> [Work item]:
The records below are to be repeated in full, exactly as they are.

> [Material to process]:
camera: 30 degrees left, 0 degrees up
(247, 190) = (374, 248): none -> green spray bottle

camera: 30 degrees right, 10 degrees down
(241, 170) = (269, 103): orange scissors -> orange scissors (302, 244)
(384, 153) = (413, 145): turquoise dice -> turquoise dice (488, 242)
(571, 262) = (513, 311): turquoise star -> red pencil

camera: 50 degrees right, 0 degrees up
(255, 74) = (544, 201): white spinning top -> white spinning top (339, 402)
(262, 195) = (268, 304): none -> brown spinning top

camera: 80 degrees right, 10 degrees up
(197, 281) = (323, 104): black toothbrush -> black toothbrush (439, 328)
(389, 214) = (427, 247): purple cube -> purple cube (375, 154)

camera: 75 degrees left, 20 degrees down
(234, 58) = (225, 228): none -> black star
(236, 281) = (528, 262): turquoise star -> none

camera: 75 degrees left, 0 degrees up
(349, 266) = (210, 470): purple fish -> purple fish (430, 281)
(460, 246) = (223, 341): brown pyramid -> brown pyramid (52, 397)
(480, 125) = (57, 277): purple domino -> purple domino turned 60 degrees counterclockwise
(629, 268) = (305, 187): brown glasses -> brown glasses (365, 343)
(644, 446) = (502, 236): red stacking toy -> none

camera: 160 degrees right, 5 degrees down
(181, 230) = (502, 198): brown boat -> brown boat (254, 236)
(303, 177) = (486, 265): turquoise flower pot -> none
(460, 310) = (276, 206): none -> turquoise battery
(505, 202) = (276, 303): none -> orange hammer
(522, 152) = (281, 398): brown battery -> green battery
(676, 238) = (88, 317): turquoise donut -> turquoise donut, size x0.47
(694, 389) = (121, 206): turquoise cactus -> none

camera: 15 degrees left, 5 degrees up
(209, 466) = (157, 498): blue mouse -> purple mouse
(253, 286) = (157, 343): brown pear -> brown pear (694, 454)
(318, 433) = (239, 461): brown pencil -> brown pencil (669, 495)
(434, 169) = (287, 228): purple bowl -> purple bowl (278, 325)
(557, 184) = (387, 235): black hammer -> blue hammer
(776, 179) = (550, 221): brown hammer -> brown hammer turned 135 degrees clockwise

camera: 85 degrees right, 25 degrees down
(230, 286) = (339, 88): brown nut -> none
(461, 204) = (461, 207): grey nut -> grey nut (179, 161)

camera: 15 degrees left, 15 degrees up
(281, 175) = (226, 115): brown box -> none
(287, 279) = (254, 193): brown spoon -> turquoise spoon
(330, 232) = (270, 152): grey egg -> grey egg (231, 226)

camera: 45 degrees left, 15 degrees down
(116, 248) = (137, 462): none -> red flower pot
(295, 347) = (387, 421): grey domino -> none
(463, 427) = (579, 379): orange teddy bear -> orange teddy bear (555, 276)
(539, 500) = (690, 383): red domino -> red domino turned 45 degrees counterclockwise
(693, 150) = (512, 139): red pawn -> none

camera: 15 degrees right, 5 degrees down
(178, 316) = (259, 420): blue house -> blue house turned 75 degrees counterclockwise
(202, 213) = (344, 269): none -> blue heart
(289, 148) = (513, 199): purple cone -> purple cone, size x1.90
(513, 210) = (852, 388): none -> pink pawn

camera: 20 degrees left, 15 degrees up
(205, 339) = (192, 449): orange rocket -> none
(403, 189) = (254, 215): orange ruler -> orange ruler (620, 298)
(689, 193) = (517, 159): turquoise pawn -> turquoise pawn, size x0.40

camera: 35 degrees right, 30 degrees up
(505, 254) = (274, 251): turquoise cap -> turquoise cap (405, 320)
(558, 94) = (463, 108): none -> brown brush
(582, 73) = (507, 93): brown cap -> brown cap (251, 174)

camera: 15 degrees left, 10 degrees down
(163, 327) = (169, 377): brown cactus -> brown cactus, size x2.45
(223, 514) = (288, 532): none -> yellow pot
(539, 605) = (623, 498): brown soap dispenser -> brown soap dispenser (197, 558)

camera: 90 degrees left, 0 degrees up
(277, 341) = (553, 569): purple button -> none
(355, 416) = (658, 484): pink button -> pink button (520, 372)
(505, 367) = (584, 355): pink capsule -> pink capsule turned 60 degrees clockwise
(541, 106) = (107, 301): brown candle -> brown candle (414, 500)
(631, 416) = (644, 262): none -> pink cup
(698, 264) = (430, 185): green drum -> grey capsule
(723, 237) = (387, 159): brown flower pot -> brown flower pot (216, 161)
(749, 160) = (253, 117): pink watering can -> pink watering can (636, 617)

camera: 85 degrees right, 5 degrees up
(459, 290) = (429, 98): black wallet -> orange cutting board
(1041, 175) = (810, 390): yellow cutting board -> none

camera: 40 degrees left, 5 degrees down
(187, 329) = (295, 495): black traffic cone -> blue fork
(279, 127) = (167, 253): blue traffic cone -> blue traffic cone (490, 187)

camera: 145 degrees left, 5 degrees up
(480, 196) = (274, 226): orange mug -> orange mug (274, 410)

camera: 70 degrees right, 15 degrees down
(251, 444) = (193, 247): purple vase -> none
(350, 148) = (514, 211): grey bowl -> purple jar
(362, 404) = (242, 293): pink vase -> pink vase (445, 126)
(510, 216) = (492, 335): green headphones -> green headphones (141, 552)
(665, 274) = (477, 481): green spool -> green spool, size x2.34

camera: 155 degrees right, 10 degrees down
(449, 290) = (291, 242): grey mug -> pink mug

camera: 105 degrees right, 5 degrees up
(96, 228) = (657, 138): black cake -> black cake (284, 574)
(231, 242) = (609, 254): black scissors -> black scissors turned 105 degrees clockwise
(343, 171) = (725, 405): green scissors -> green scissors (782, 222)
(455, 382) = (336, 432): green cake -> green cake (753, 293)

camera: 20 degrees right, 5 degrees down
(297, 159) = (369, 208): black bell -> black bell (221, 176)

> [Written solution]:
camera: 30 degrees left, 0 degrees up
(247, 190) = (374, 248): none -> green spray bottle

camera: 30 degrees right, 10 degrees down
(241, 170) = (269, 103): orange scissors -> orange scissors (302, 244)
(384, 153) = (413, 145): turquoise dice -> turquoise dice (488, 242)
(571, 262) = (513, 311): turquoise star -> red pencil

camera: 50 degrees right, 0 degrees up
(255, 74) = (544, 201): white spinning top -> white spinning top (339, 402)
(262, 195) = (268, 304): none -> brown spinning top

camera: 80 degrees right, 10 degrees up
(197, 281) = (323, 104): black toothbrush -> black toothbrush (439, 328)
(389, 214) = (427, 247): purple cube -> purple cube (375, 154)

camera: 75 degrees left, 20 degrees down
(234, 58) = (225, 228): none -> black star
(236, 281) = (528, 262): turquoise star -> none

camera: 75 degrees left, 0 degrees up
(349, 266) = (210, 470): purple fish -> purple fish (430, 281)
(460, 246) = (223, 341): brown pyramid -> brown pyramid (52, 397)
(480, 125) = (57, 277): purple domino -> purple domino turned 60 degrees counterclockwise
(629, 268) = (305, 187): brown glasses -> brown glasses (365, 343)
(644, 446) = (502, 236): red stacking toy -> none

camera: 160 degrees right, 5 degrees down
(181, 230) = (502, 198): brown boat -> brown boat (254, 236)
(303, 177) = (486, 265): turquoise flower pot -> none
(460, 310) = (276, 206): none -> turquoise battery
(505, 202) = (276, 303): none -> orange hammer
(522, 152) = (281, 398): brown battery -> green battery
(676, 238) = (88, 317): turquoise donut -> turquoise donut, size x0.47
(694, 389) = (121, 206): turquoise cactus -> none

camera: 15 degrees left, 5 degrees up
(209, 466) = (157, 498): blue mouse -> purple mouse
(253, 286) = (157, 343): brown pear -> brown pear (694, 454)
(318, 433) = (239, 461): brown pencil -> brown pencil (669, 495)
(434, 169) = (287, 228): purple bowl -> purple bowl (278, 325)
(557, 184) = (387, 235): black hammer -> blue hammer
(776, 179) = (550, 221): brown hammer -> brown hammer turned 135 degrees clockwise

camera: 85 degrees right, 25 degrees down
(230, 286) = (339, 88): brown nut -> none
(461, 204) = (461, 207): grey nut -> grey nut (179, 161)

camera: 15 degrees left, 15 degrees up
(281, 175) = (226, 115): brown box -> none
(287, 279) = (254, 193): brown spoon -> turquoise spoon
(330, 232) = (270, 152): grey egg -> grey egg (231, 226)

camera: 45 degrees left, 15 degrees down
(116, 248) = (137, 462): none -> red flower pot
(295, 347) = (387, 421): grey domino -> none
(463, 427) = (579, 379): orange teddy bear -> orange teddy bear (555, 276)
(539, 500) = (690, 383): red domino -> red domino turned 45 degrees counterclockwise
(693, 150) = (512, 139): red pawn -> none

camera: 15 degrees right, 5 degrees down
(178, 316) = (259, 420): blue house -> blue house turned 75 degrees counterclockwise
(202, 213) = (344, 269): none -> blue heart
(289, 148) = (513, 199): purple cone -> purple cone, size x1.90
(513, 210) = (852, 388): none -> pink pawn

camera: 20 degrees left, 15 degrees up
(205, 339) = (192, 449): orange rocket -> none
(403, 189) = (254, 215): orange ruler -> orange ruler (620, 298)
(689, 193) = (517, 159): turquoise pawn -> turquoise pawn, size x0.40

camera: 35 degrees right, 30 degrees up
(505, 254) = (274, 251): turquoise cap -> turquoise cap (405, 320)
(558, 94) = (463, 108): none -> brown brush
(582, 73) = (507, 93): brown cap -> brown cap (251, 174)

camera: 15 degrees left, 10 degrees down
(163, 327) = (169, 377): brown cactus -> brown cactus, size x2.45
(223, 514) = (288, 532): none -> yellow pot
(539, 605) = (623, 498): brown soap dispenser -> brown soap dispenser (197, 558)

camera: 90 degrees left, 0 degrees up
(277, 341) = (553, 569): purple button -> none
(355, 416) = (658, 484): pink button -> pink button (520, 372)
(505, 367) = (584, 355): pink capsule -> pink capsule turned 60 degrees clockwise
(541, 106) = (107, 301): brown candle -> brown candle (414, 500)
(631, 416) = (644, 262): none -> pink cup
(698, 264) = (430, 185): green drum -> grey capsule
(723, 237) = (387, 159): brown flower pot -> brown flower pot (216, 161)
(749, 160) = (253, 117): pink watering can -> pink watering can (636, 617)

camera: 85 degrees right, 5 degrees up
(459, 290) = (429, 98): black wallet -> orange cutting board
(1041, 175) = (810, 390): yellow cutting board -> none

camera: 40 degrees left, 5 degrees down
(187, 329) = (295, 495): black traffic cone -> blue fork
(279, 127) = (167, 253): blue traffic cone -> blue traffic cone (490, 187)

camera: 145 degrees left, 5 degrees up
(480, 196) = (274, 226): orange mug -> orange mug (274, 410)

camera: 70 degrees right, 15 degrees down
(251, 444) = (193, 247): purple vase -> none
(350, 148) = (514, 211): grey bowl -> purple jar
(362, 404) = (242, 293): pink vase -> pink vase (445, 126)
(510, 216) = (492, 335): green headphones -> green headphones (141, 552)
(665, 274) = (477, 481): green spool -> green spool, size x2.34

camera: 155 degrees right, 10 degrees down
(449, 290) = (291, 242): grey mug -> pink mug

camera: 105 degrees right, 5 degrees up
(96, 228) = (657, 138): black cake -> black cake (284, 574)
(231, 242) = (609, 254): black scissors -> black scissors turned 105 degrees clockwise
(343, 171) = (725, 405): green scissors -> green scissors (782, 222)
(455, 382) = (336, 432): green cake -> green cake (753, 293)

camera: 20 degrees right, 5 degrees down
(297, 159) = (369, 208): black bell -> black bell (221, 176)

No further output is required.